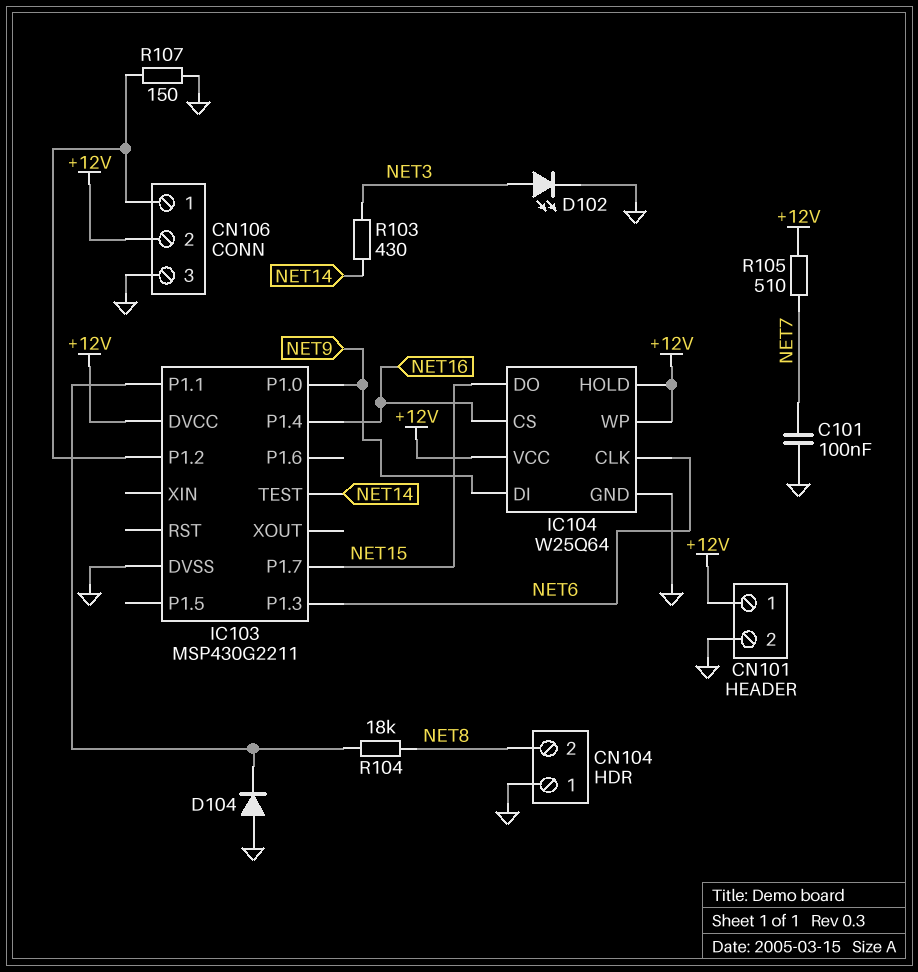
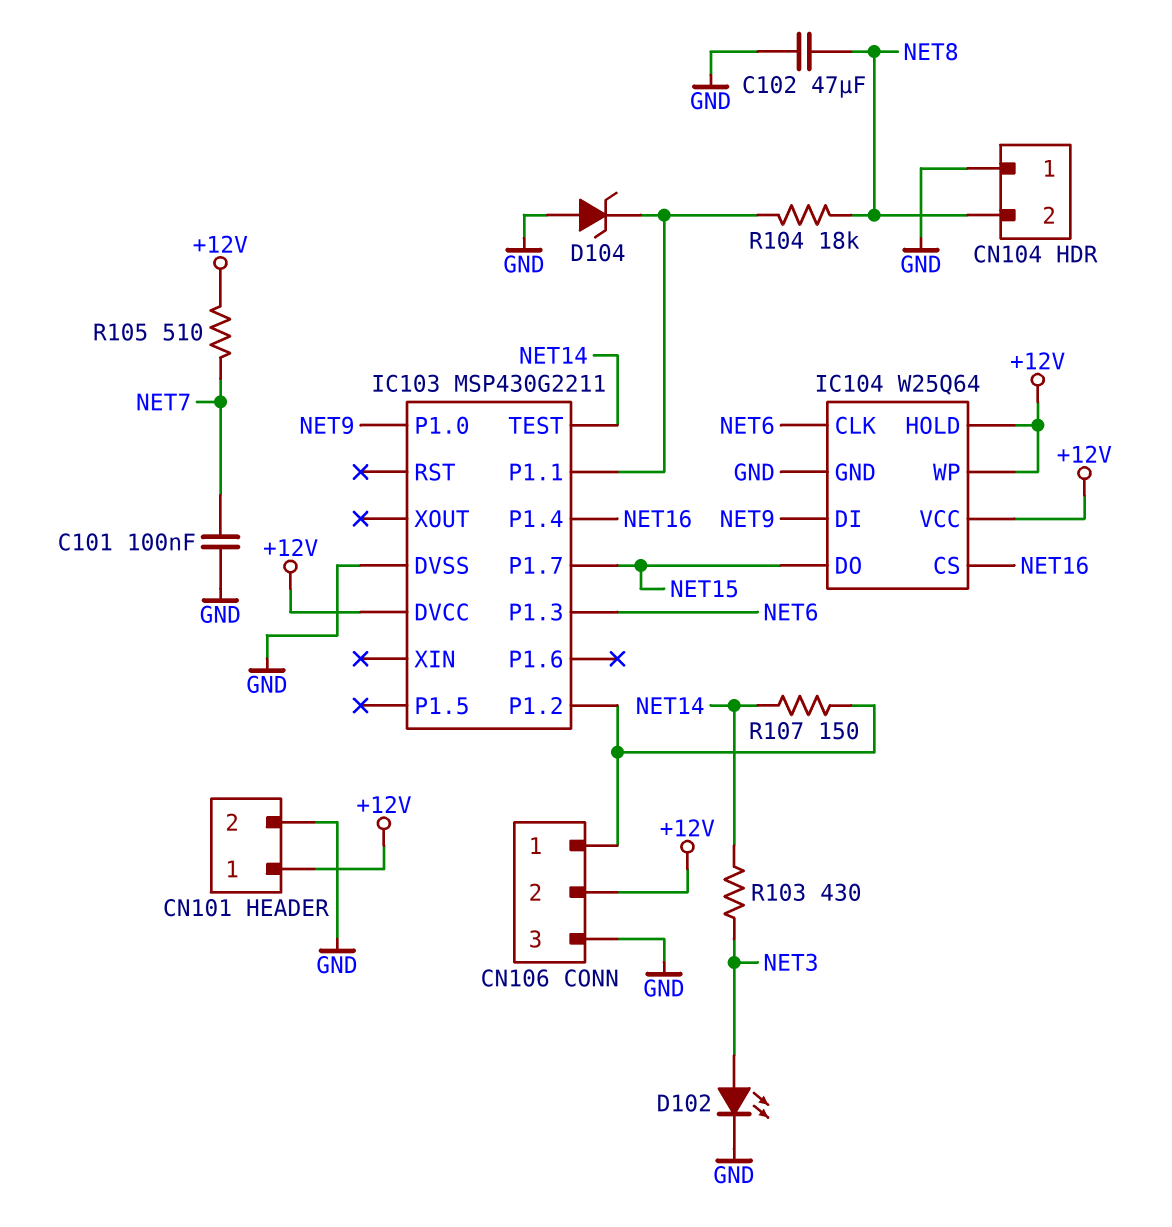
C102: none -> 47uF (GND, NET8)
D104: diode (A GND, K IC103/P1.1) -> zener (A GND, K IC103/P1.1)
R107: 150 (CN106/1, GND) -> 150 (CN106/1, NET14)

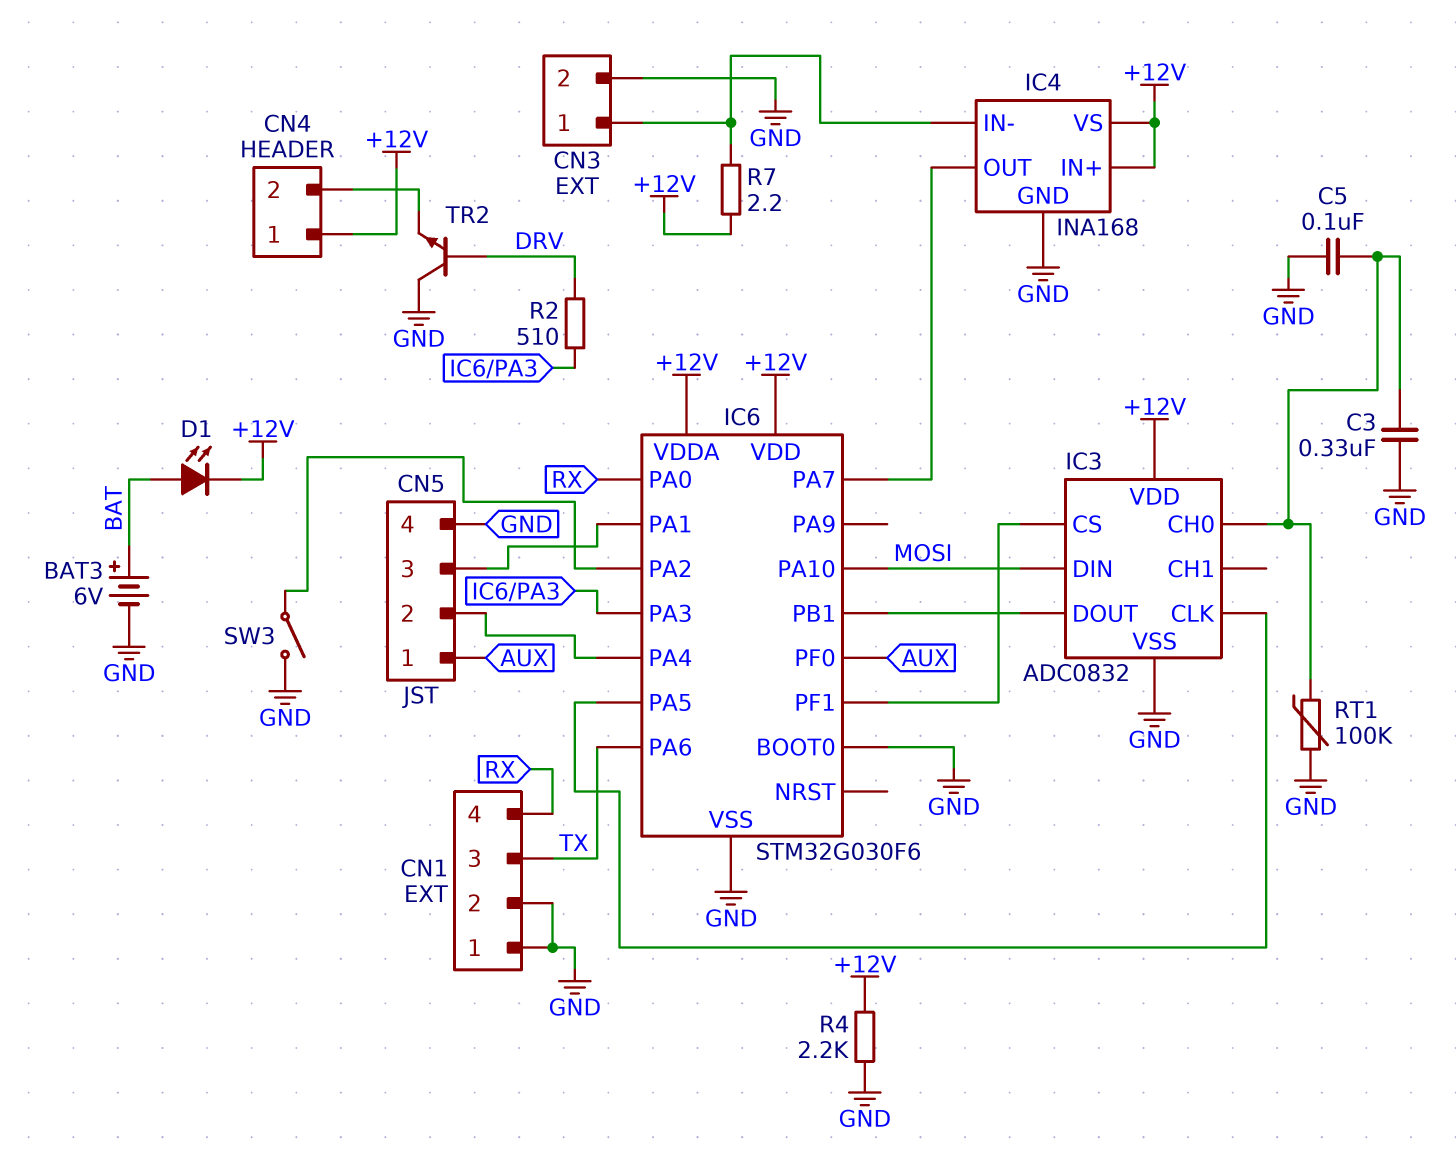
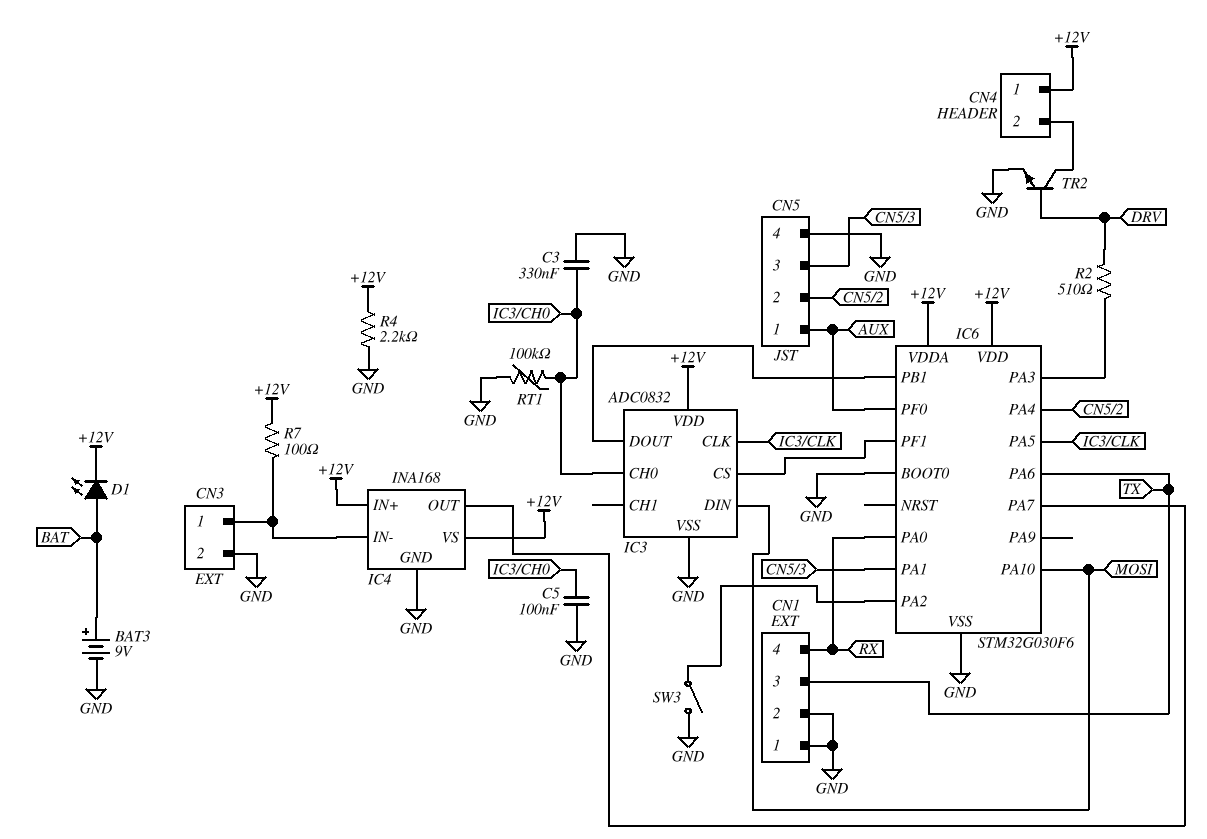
BAT3: 6V (plus BAT, minus GND) -> 9V (plus BAT, minus GND)
R7: 2.2 (+12V, CN3/1) -> 100 (+12V, CN3/1)
TR2: NPN (B DRV, C GND, E CN4/2) -> NPN (B DRV, C CN4/2, E GND)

* WHAT IS NEEDED
Word for word, print the material above, but without its pictures.

* WORKED SOLUTION
C102: none -> 47uF (GND, NET8)
D104: diode (A GND, K IC103/P1.1) -> zener (A GND, K IC103/P1.1)
R107: 150 (CN106/1, GND) -> 150 (CN106/1, NET14)

BAT3: 6V (plus BAT, minus GND) -> 9V (plus BAT, minus GND)
R7: 2.2 (+12V, CN3/1) -> 100 (+12V, CN3/1)
TR2: NPN (B DRV, C GND, E CN4/2) -> NPN (B DRV, C CN4/2, E GND)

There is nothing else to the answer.